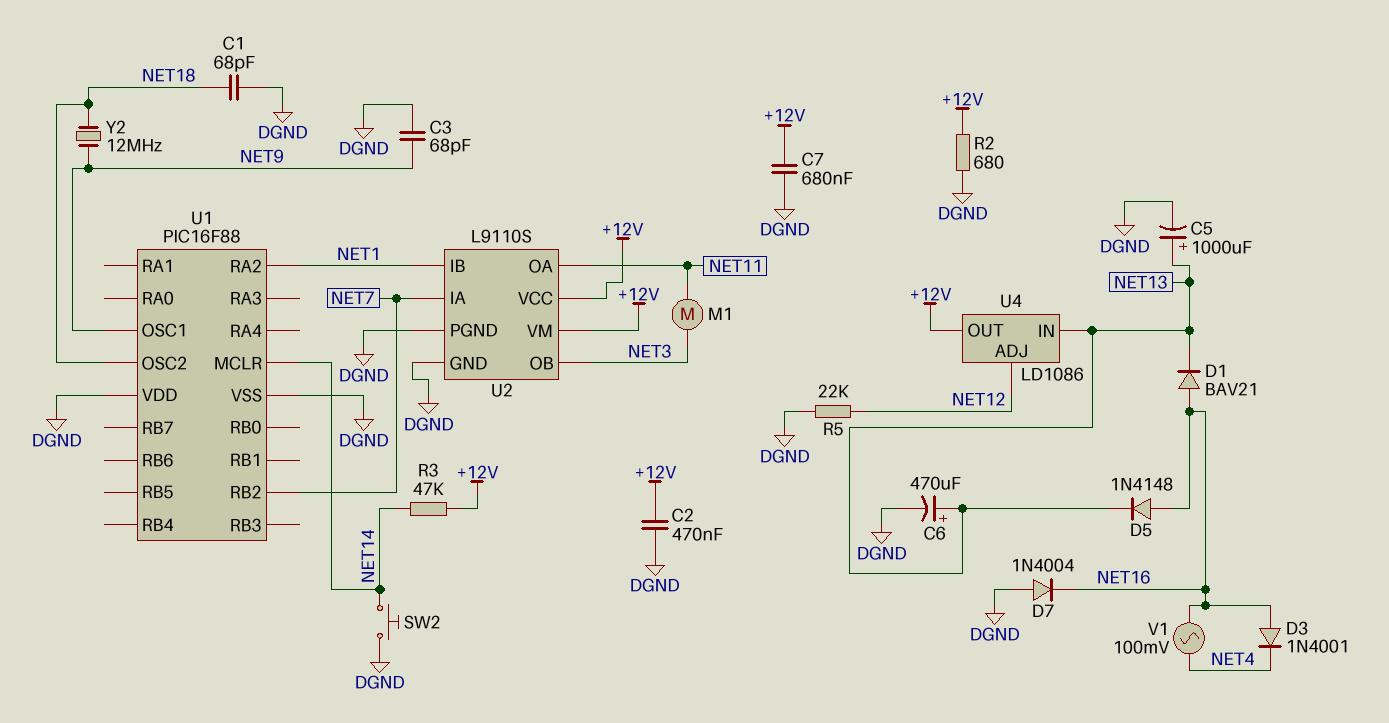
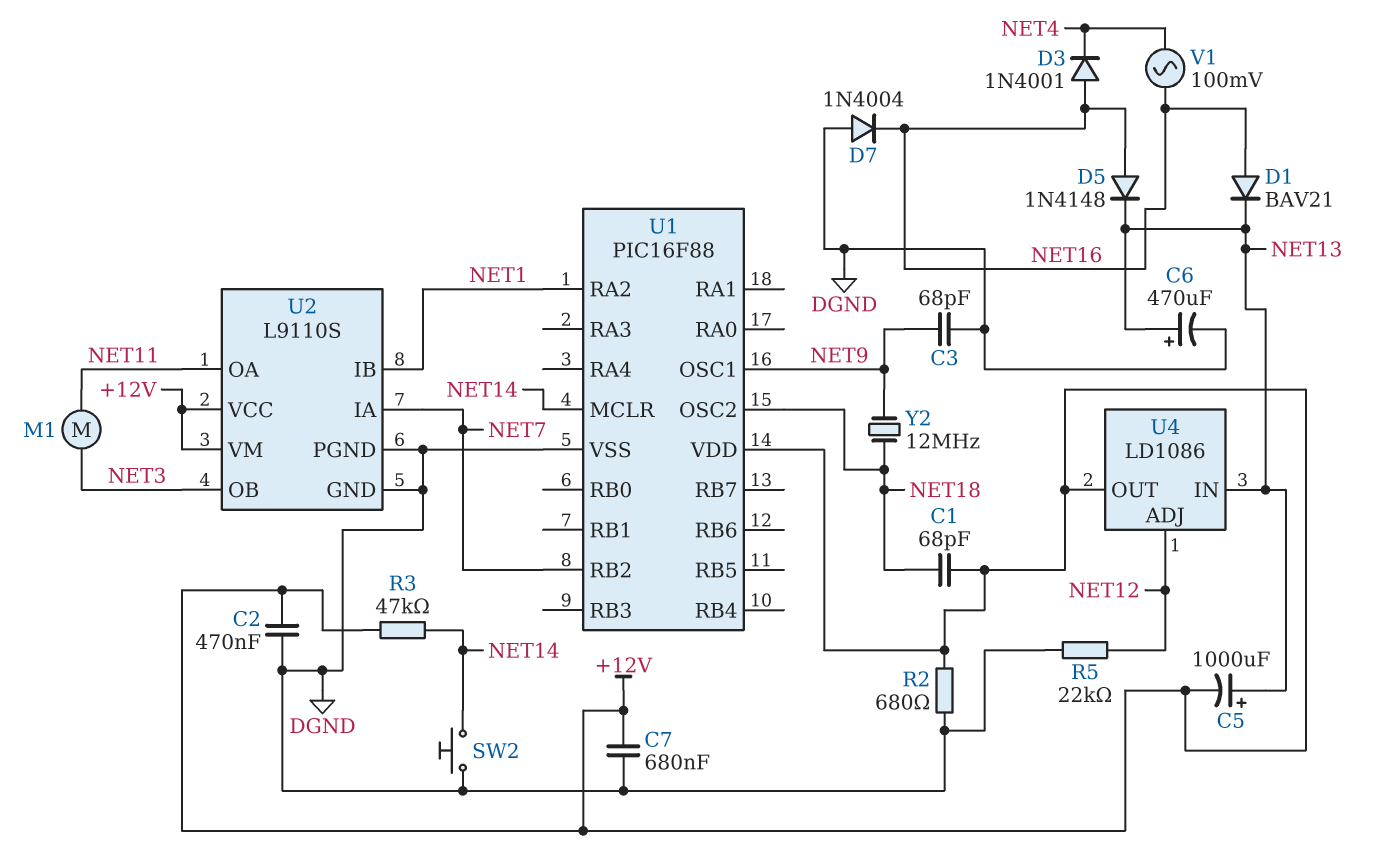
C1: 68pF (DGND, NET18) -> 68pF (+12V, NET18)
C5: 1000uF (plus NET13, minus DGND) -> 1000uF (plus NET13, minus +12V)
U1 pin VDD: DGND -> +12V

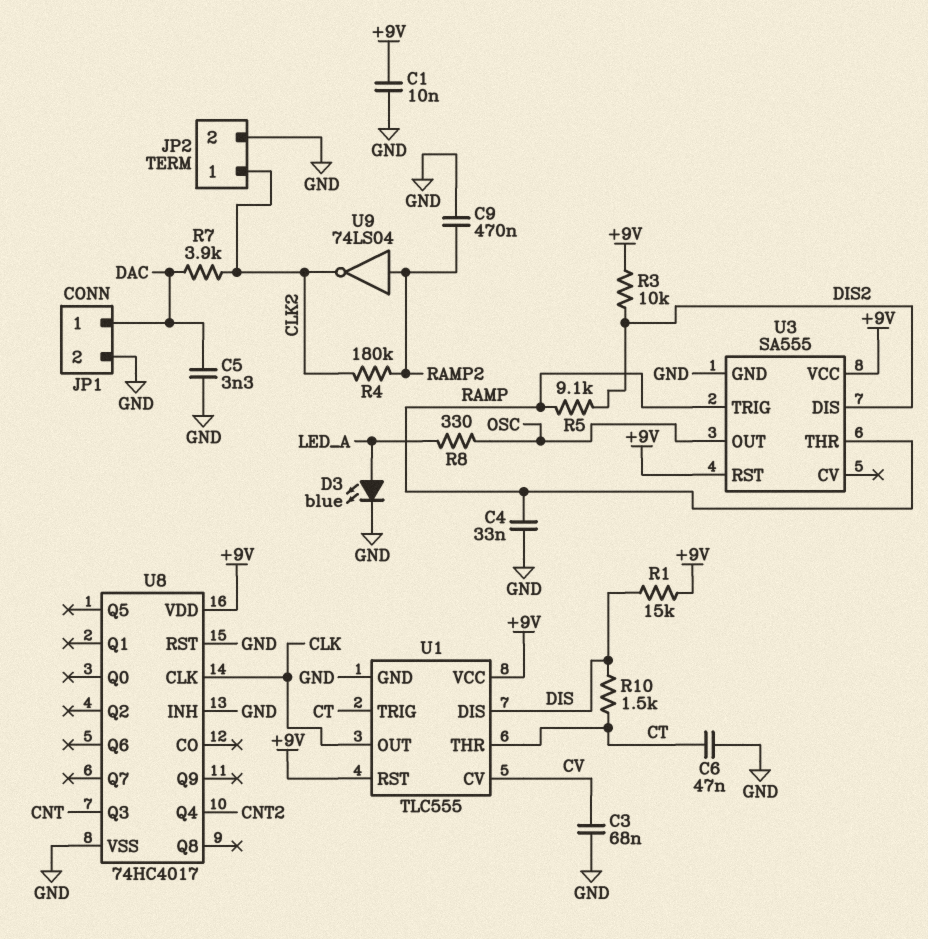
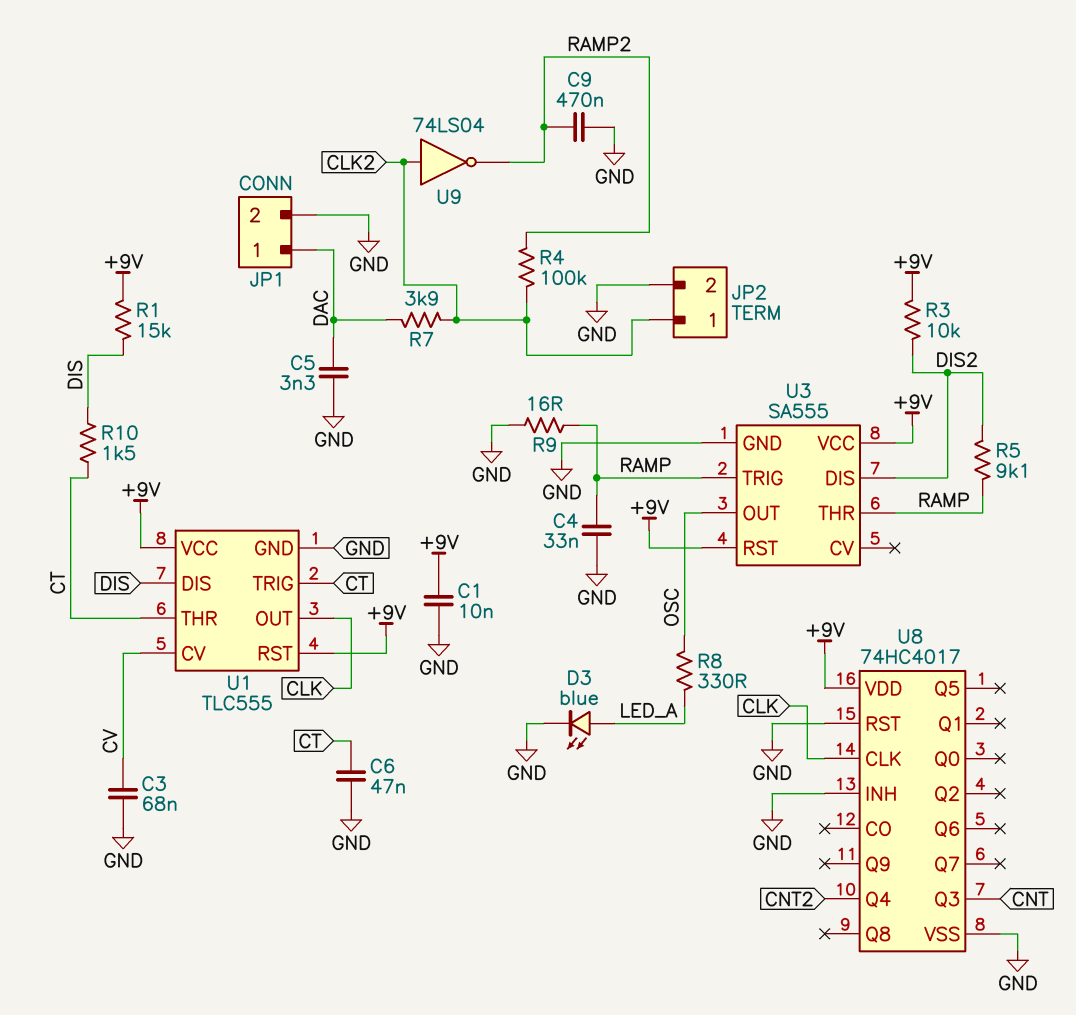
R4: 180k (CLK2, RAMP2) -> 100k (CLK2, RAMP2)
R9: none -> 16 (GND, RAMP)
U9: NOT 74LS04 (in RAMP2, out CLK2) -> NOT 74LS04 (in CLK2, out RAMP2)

==

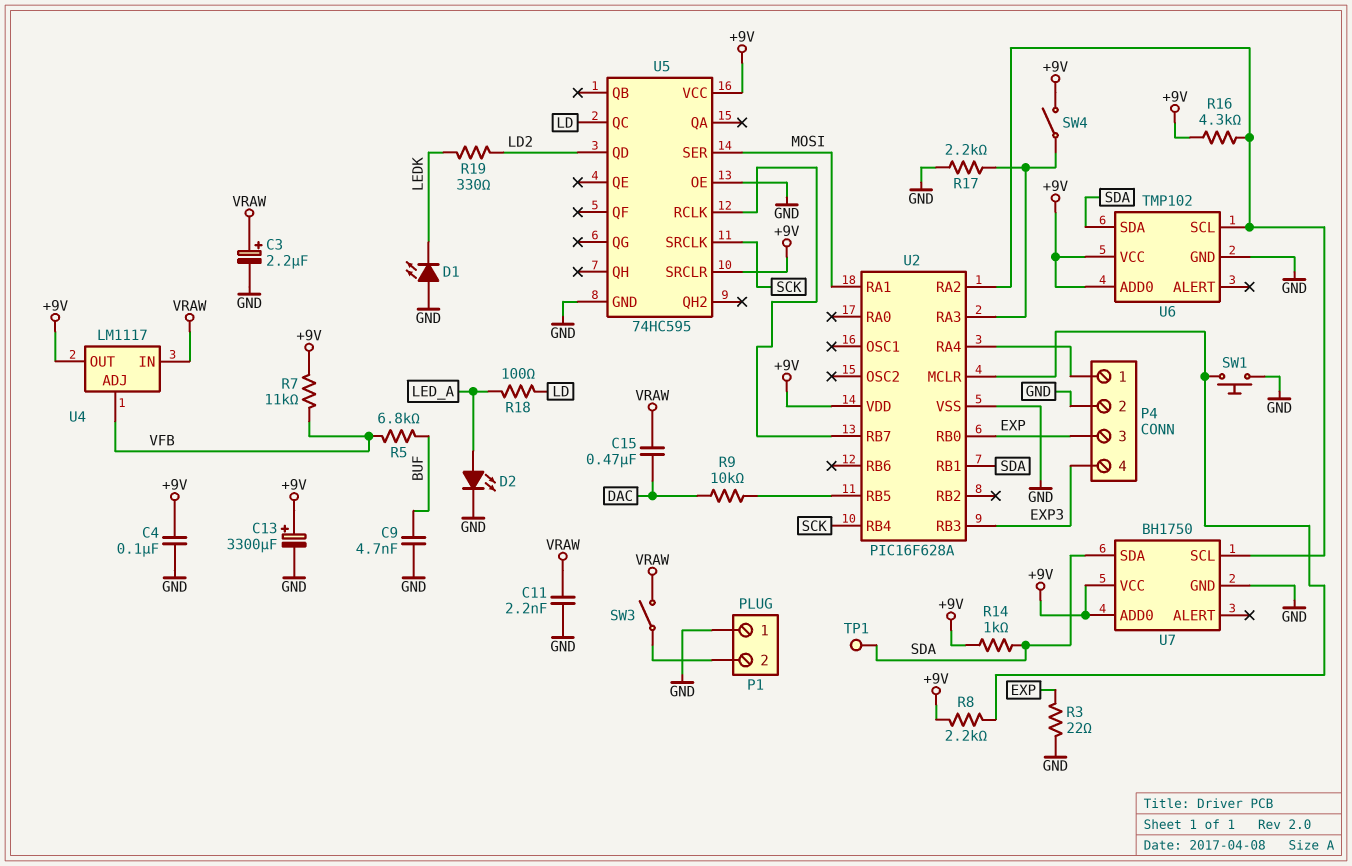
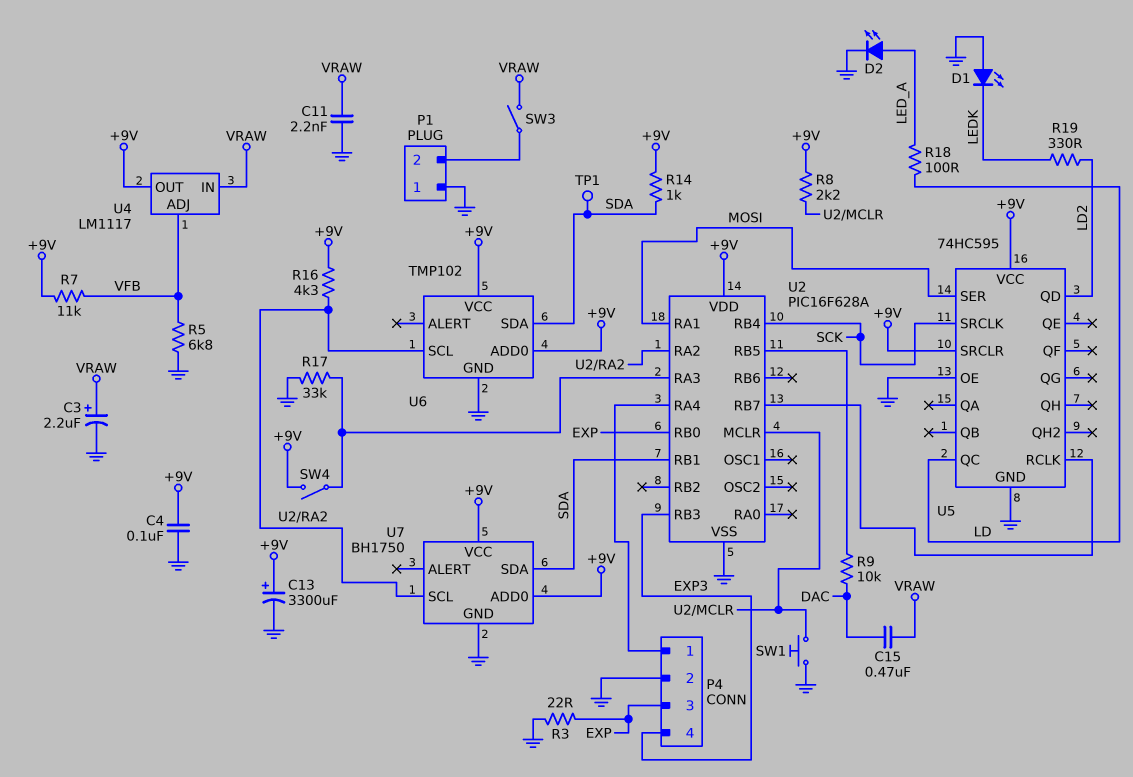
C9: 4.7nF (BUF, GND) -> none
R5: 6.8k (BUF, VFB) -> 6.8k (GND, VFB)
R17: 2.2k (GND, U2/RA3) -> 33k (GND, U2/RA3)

...

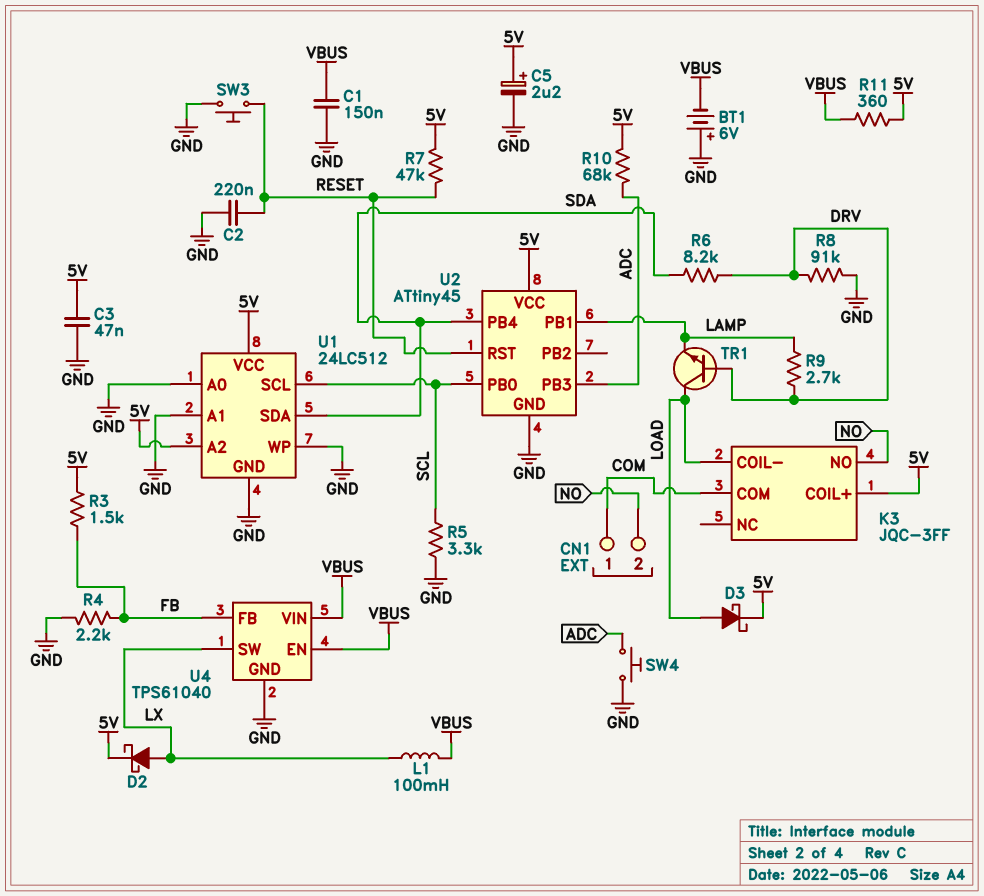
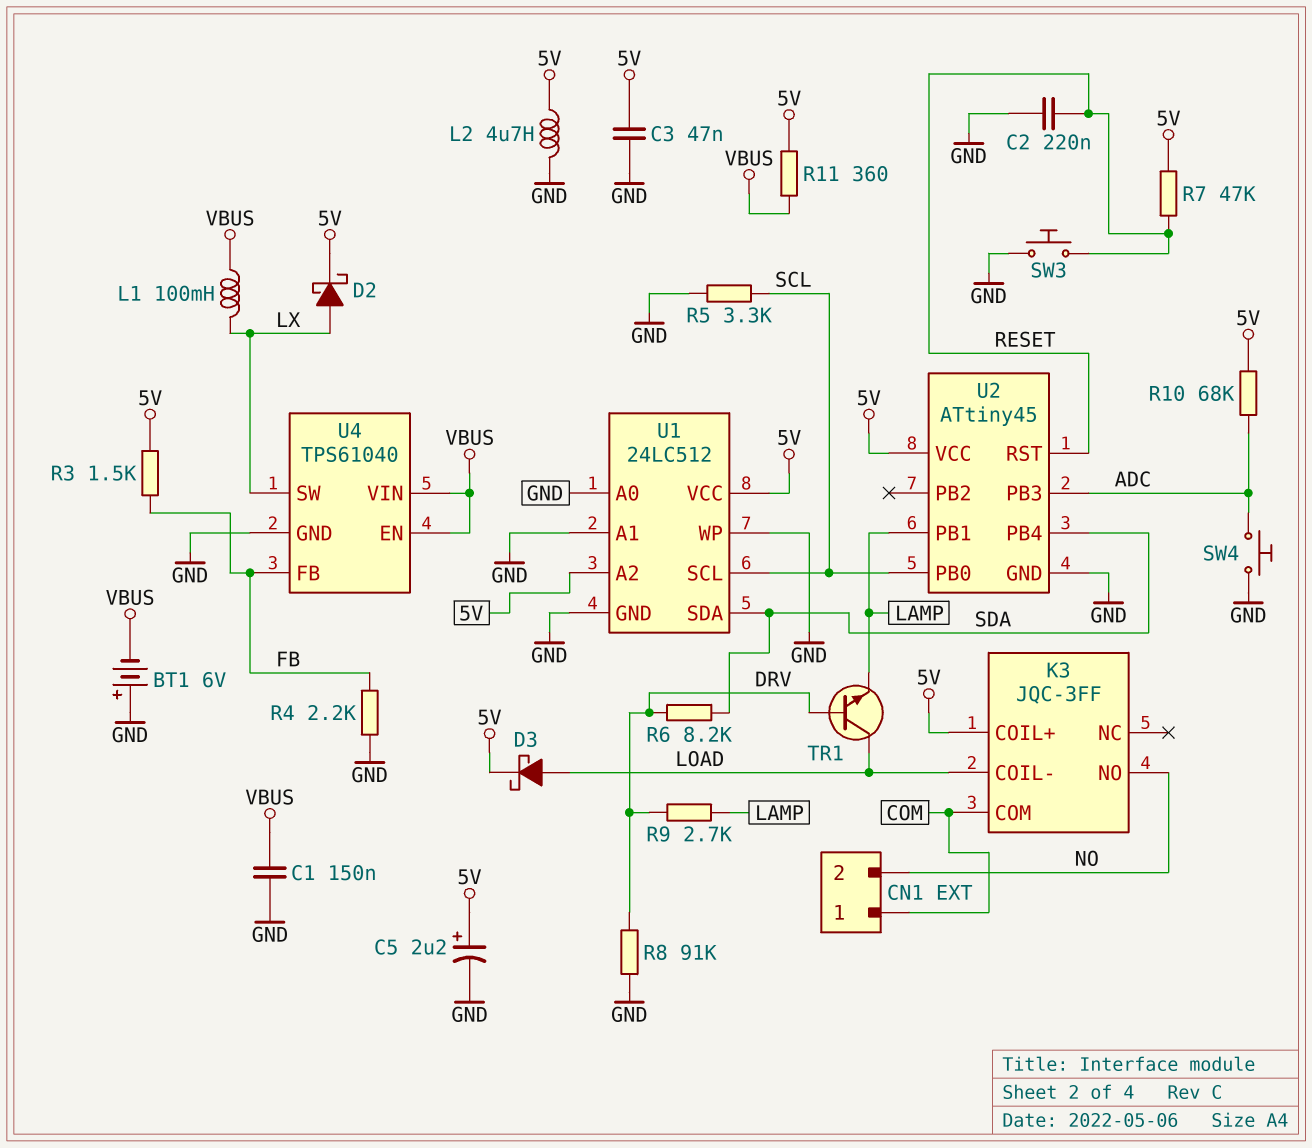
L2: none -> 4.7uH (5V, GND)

ABOUT THIS TASK:
In the entries above, find the line that contains "U1 pin VDD: DGND -> +12V" and the line that contains "U9: NOT 74LS04". Reproduce exactly those two lines and every line between them, but not the pictures.

ANSWER TO THIS PROBLEM:
U1 pin VDD: DGND -> +12V

R4: 180k (CLK2, RAMP2) -> 100k (CLK2, RAMP2)
R9: none -> 16 (GND, RAMP)
U9: NOT 74LS04 (in RAMP2, out CLK2) -> NOT 74LS04 (in CLK2, out RAMP2)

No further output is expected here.